Image sets with object changes:
◆ ◆ ◆ ◆ ◆

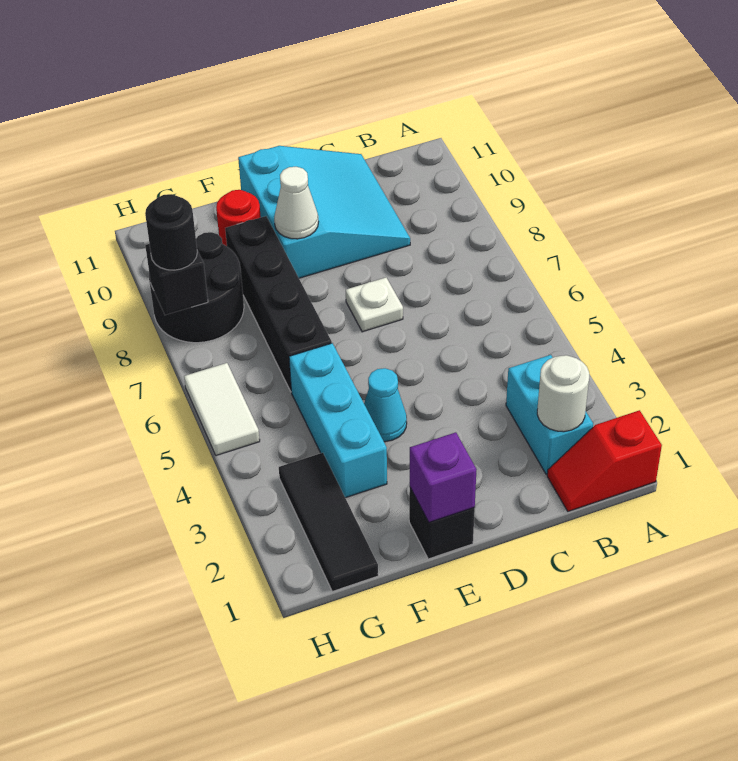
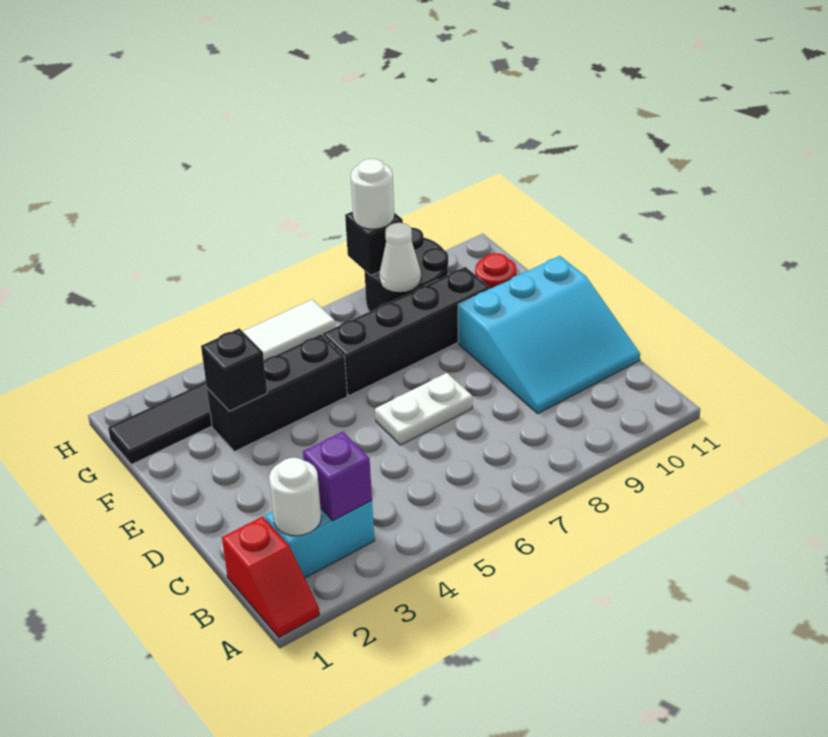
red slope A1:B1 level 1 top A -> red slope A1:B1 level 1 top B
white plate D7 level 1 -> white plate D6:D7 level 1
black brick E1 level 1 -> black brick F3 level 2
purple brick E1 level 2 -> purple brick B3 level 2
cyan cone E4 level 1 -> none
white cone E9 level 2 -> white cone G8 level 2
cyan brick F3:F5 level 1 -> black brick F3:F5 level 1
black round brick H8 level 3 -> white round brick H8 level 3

◆ ◆ ◆ ◆ ◆

What needs to be done:
Where does "cone" appear in the records above? Copy every line that has it.

Result for this exercise:
cyan cone E4 level 1 -> none
white cone E9 level 2 -> white cone G8 level 2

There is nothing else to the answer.